## [What you should do]
Find where "purple goblet [618,89,710,217]" appears in the entries below. That line and all lines after it, through the last, are to be duplicated exactly, with nothing else.

## [Entries supplied]

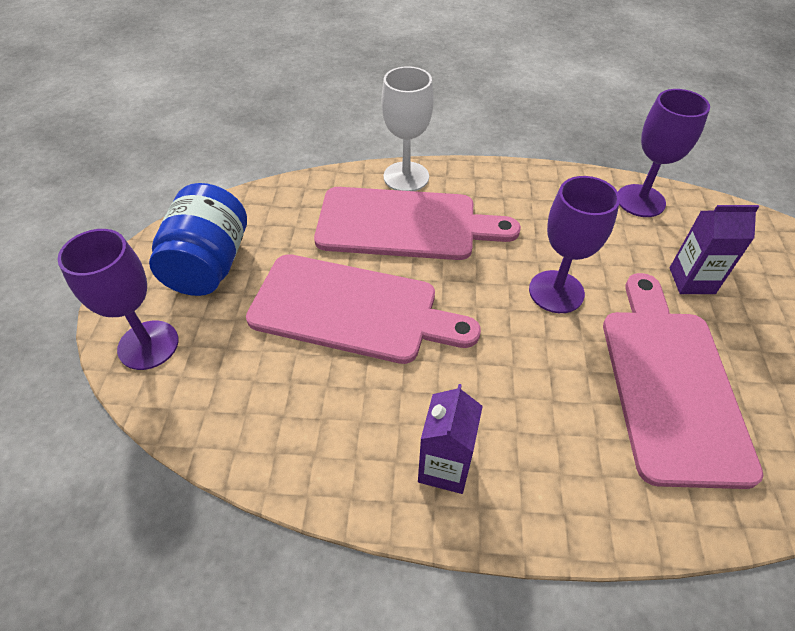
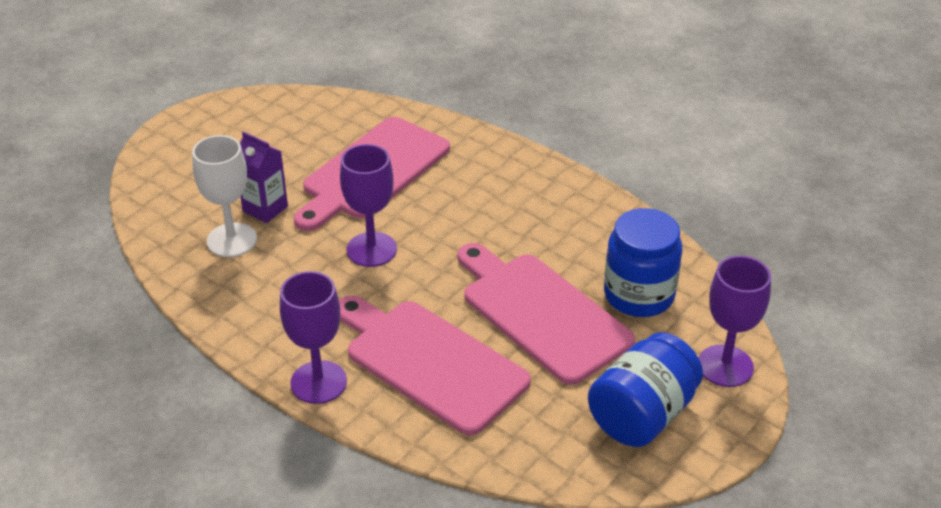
camera: 145 degrees left, 10 degrees down
white goblet [382,66,434,191] -> white goblet moved to [192,135,257,257]
purple carton [418,384,483,494] -> none
purple goblet [618,89,710,217] -> purple goblet moved to [280,271,347,404]
none -> blue jar [604,208,682,317]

## [Result for this task]
purple goblet [618,89,710,217] -> purple goblet moved to [280,271,347,404]
none -> blue jar [604,208,682,317]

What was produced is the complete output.